— RECORDS SHOWN —
BEGIN

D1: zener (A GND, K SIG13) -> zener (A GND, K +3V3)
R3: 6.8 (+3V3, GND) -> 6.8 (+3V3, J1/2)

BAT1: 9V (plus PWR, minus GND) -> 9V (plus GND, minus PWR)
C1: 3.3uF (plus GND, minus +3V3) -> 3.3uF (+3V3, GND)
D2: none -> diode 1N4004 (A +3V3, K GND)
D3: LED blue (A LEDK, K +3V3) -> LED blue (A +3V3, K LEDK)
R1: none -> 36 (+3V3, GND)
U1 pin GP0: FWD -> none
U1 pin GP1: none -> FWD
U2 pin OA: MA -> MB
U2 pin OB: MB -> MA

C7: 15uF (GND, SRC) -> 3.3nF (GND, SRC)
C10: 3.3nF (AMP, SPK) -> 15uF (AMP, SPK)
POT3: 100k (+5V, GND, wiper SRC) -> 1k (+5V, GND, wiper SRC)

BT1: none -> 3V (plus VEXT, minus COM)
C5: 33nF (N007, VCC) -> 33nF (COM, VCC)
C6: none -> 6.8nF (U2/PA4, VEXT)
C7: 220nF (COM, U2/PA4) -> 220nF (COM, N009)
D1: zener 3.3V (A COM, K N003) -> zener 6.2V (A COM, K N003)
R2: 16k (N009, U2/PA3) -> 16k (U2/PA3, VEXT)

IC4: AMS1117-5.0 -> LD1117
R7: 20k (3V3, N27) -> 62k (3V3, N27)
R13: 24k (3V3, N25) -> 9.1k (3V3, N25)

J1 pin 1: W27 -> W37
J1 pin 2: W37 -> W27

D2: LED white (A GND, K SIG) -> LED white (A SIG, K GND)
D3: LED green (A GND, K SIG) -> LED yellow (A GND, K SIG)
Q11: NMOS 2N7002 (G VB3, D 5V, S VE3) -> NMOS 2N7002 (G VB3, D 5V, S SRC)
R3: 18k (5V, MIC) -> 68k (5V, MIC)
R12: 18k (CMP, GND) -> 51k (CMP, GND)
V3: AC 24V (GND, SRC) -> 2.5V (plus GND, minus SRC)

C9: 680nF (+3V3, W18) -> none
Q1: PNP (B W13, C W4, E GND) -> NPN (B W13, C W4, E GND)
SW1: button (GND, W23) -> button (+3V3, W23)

END

Would you set the entries down again, exactly as they were written?

D1: zener (A GND, K SIG13) -> zener (A GND, K +3V3)
R3: 6.8 (+3V3, GND) -> 6.8 (+3V3, J1/2)

BAT1: 9V (plus PWR, minus GND) -> 9V (plus GND, minus PWR)
C1: 3.3uF (plus GND, minus +3V3) -> 3.3uF (+3V3, GND)
D2: none -> diode 1N4004 (A +3V3, K GND)
D3: LED blue (A LEDK, K +3V3) -> LED blue (A +3V3, K LEDK)
R1: none -> 36 (+3V3, GND)
U1 pin GP0: FWD -> none
U1 pin GP1: none -> FWD
U2 pin OA: MA -> MB
U2 pin OB: MB -> MA

C7: 15uF (GND, SRC) -> 3.3nF (GND, SRC)
C10: 3.3nF (AMP, SPK) -> 15uF (AMP, SPK)
POT3: 100k (+5V, GND, wiper SRC) -> 1k (+5V, GND, wiper SRC)

BT1: none -> 3V (plus VEXT, minus COM)
C5: 33nF (N007, VCC) -> 33nF (COM, VCC)
C6: none -> 6.8nF (U2/PA4, VEXT)
C7: 220nF (COM, U2/PA4) -> 220nF (COM, N009)
D1: zener 3.3V (A COM, K N003) -> zener 6.2V (A COM, K N003)
R2: 16k (N009, U2/PA3) -> 16k (U2/PA3, VEXT)

IC4: AMS1117-5.0 -> LD1117
R7: 20k (3V3, N27) -> 62k (3V3, N27)
R13: 24k (3V3, N25) -> 9.1k (3V3, N25)

J1 pin 1: W27 -> W37
J1 pin 2: W37 -> W27

D2: LED white (A GND, K SIG) -> LED white (A SIG, K GND)
D3: LED green (A GND, K SIG) -> LED yellow (A GND, K SIG)
Q11: NMOS 2N7002 (G VB3, D 5V, S VE3) -> NMOS 2N7002 (G VB3, D 5V, S SRC)
R3: 18k (5V, MIC) -> 68k (5V, MIC)
R12: 18k (CMP, GND) -> 51k (CMP, GND)
V3: AC 24V (GND, SRC) -> 2.5V (plus GND, minus SRC)

C9: 680nF (+3V3, W18) -> none
Q1: PNP (B W13, C W4, E GND) -> NPN (B W13, C W4, E GND)
SW1: button (GND, W23) -> button (+3V3, W23)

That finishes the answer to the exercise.